Saved data entries:
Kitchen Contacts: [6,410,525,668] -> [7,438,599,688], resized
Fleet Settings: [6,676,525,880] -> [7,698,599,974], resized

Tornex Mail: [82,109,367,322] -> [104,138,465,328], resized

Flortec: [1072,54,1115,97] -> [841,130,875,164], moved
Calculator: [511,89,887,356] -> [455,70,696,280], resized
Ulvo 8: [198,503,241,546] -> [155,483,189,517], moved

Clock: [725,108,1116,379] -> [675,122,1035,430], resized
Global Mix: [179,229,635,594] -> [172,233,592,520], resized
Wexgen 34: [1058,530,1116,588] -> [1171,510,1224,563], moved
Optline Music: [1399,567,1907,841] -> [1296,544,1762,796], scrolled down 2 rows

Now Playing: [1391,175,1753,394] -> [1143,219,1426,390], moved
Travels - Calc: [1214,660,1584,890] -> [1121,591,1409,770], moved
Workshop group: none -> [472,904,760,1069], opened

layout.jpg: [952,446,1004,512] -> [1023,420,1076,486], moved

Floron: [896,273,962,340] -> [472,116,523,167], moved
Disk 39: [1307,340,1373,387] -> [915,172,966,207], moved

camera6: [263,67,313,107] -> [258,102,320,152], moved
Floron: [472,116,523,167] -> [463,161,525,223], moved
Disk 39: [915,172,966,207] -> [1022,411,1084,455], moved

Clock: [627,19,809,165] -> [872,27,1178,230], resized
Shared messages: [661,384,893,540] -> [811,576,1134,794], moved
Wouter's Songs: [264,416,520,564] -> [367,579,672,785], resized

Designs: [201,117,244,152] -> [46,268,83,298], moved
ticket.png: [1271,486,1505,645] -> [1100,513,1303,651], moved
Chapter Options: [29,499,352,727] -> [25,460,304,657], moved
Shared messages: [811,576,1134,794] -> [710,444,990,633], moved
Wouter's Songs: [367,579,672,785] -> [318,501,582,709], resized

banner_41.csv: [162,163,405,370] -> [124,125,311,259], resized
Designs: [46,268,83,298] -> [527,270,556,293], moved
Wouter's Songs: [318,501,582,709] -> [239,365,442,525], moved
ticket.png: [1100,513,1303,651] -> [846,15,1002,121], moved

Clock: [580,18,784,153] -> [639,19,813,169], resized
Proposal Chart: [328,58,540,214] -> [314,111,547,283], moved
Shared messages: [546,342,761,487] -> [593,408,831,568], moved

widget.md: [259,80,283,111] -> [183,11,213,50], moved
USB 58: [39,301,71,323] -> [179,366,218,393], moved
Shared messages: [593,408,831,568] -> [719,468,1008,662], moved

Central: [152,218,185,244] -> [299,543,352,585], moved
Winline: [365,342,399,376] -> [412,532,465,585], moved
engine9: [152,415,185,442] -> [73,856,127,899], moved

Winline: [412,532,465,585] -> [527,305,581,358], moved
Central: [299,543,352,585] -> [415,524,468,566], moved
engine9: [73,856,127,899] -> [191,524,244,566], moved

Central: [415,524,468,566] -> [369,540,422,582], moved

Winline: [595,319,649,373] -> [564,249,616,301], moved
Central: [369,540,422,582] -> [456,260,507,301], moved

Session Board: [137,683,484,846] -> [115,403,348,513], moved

• [What this task involves]: Look through the entries above, and wherever a line holds the word "Disk", copy it.

• [Solution to the exercise]:
Disk 39: [1307,340,1373,387] -> [915,172,966,207], moved
Disk 39: [915,172,966,207] -> [1022,411,1084,455], moved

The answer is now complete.